**Problem details**
Find the line in the material below that contains "(411, 175) = (417, 151): white", then give it again, with all later lines, exactly as shown.

·····

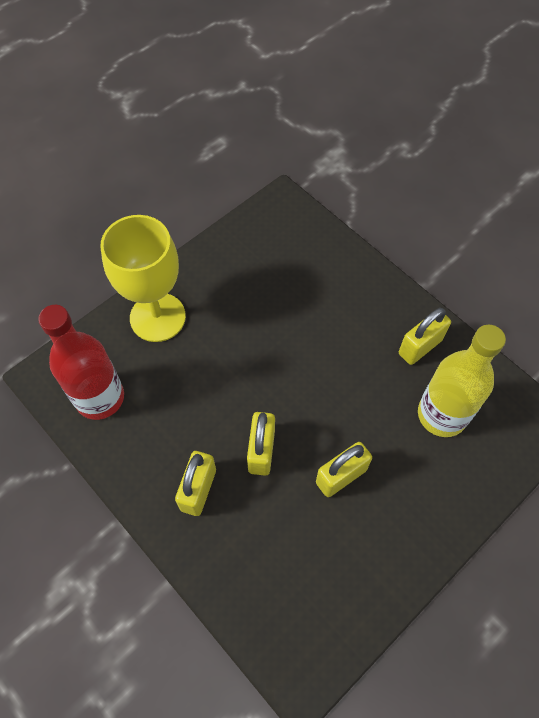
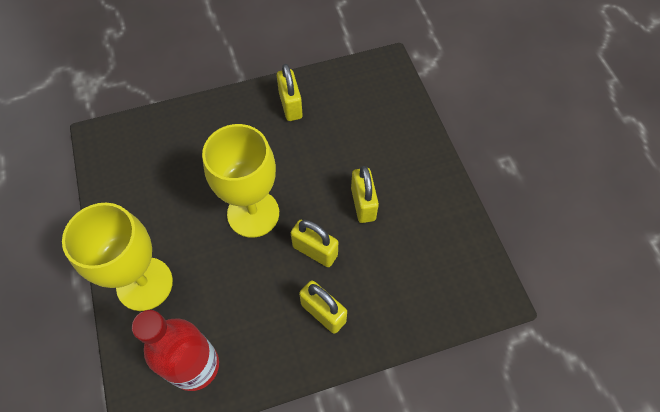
camera: 65 degrees left, 0 degrees up
(273, 372) = (253, 213): none -> yellow goblet
(442, 414) = (350, 118): yellow bottle -> none

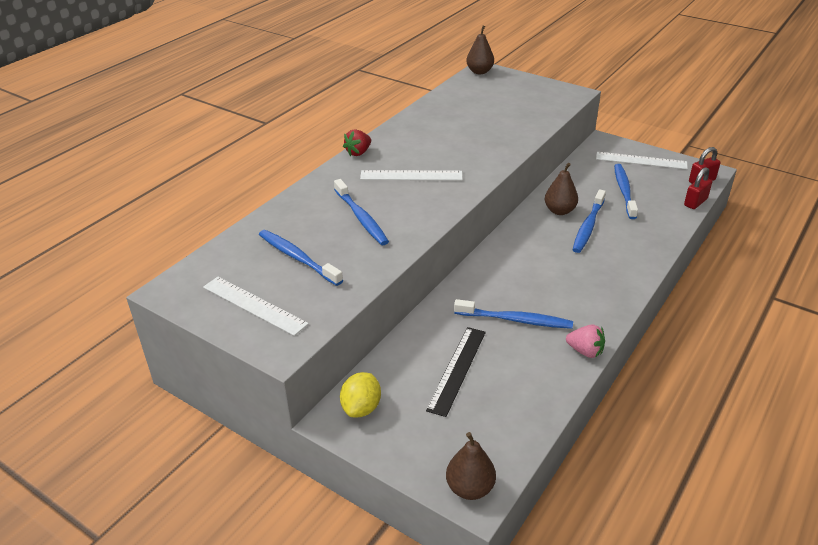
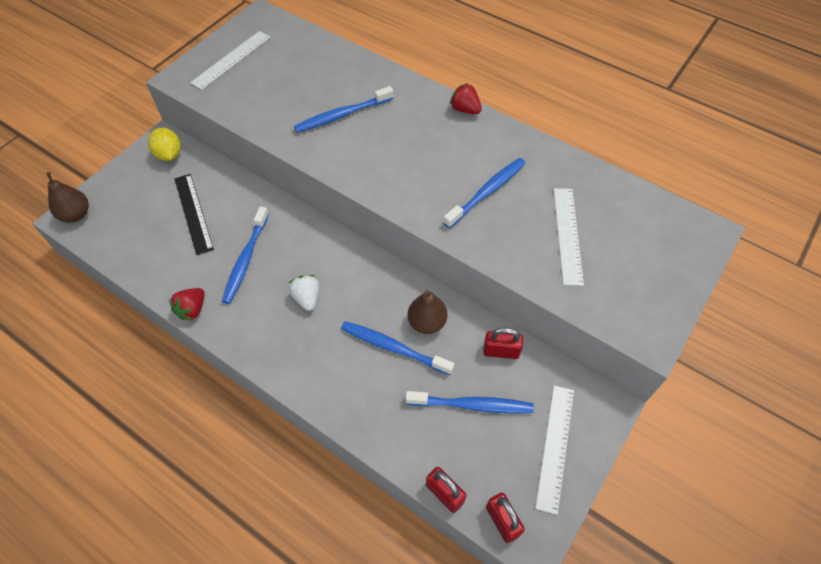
camera: 90 degrees right, 20 degrees up
(298, 258) = (287, 78): blue toothbrush -> blue toothbrush (486, 192)
(361, 408) = (169, 154): yellow lemon -> yellow lemon turned 45 degrees clockwise
(411, 175) = (417, 151): white ruler -> white ruler (568, 235)
(457, 369) = (193, 213): black ruler -> black ruler turned 45 degrees clockwise
(479, 72) = (699, 227): brown pear -> none
(552, 275) = (307, 298): none -> white strawberry
(575, 178) = (501, 351): none -> red padlock
(585, 351) = (192, 309): pink strawberry -> red strawberry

·····

**Your response**
(411, 175) = (417, 151): white ruler -> white ruler (568, 235)
(457, 369) = (193, 213): black ruler -> black ruler turned 45 degrees clockwise
(479, 72) = (699, 227): brown pear -> none
(552, 275) = (307, 298): none -> white strawberry
(575, 178) = (501, 351): none -> red padlock
(585, 351) = (192, 309): pink strawberry -> red strawberry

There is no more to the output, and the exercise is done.